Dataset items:
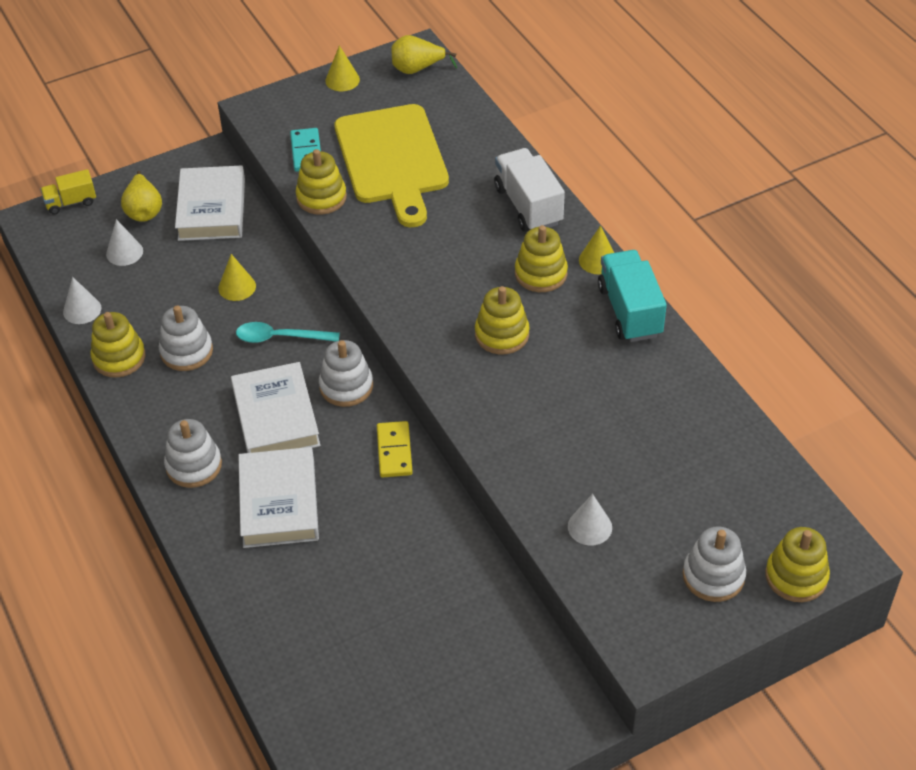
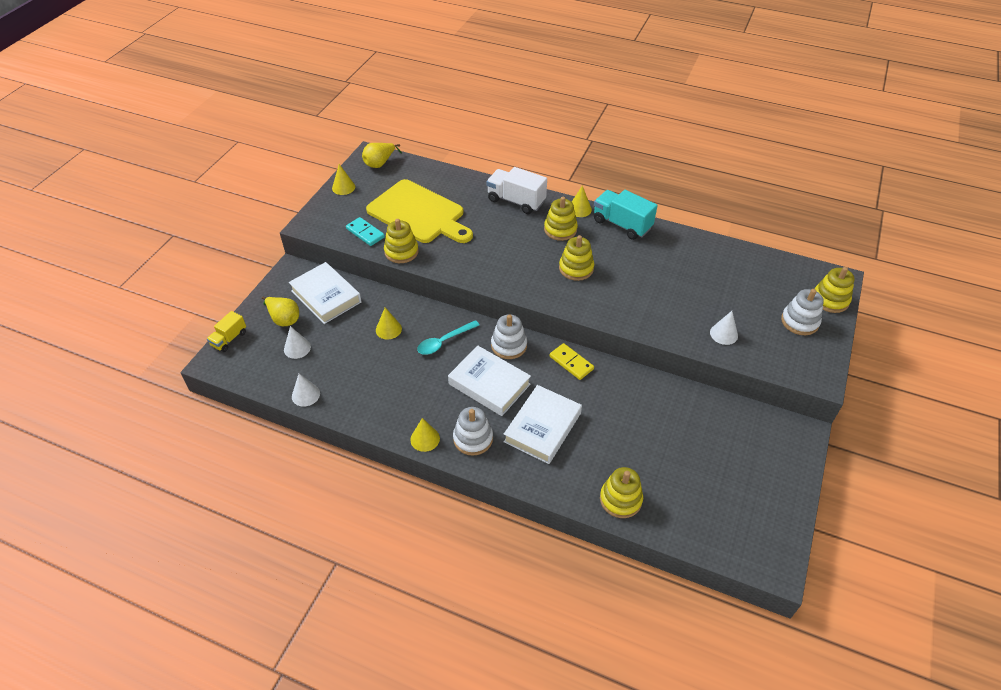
camera: 40 degrees left, 0 degrees up
(119, 358) = (360, 408): yellow stacking toy -> yellow stacking toy (620, 499)
(146, 433) = (425, 439): none -> yellow cone
(186, 351) = (398, 380): white stacking toy -> none
(279, 503) = (542, 427): white book -> white book turned 75 degrees clockwise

Goal of the exercise: Output each record verbatim and leave out its pictures.

Written solution:
camera: 40 degrees left, 0 degrees up
(119, 358) = (360, 408): yellow stacking toy -> yellow stacking toy (620, 499)
(146, 433) = (425, 439): none -> yellow cone
(186, 351) = (398, 380): white stacking toy -> none
(279, 503) = (542, 427): white book -> white book turned 75 degrees clockwise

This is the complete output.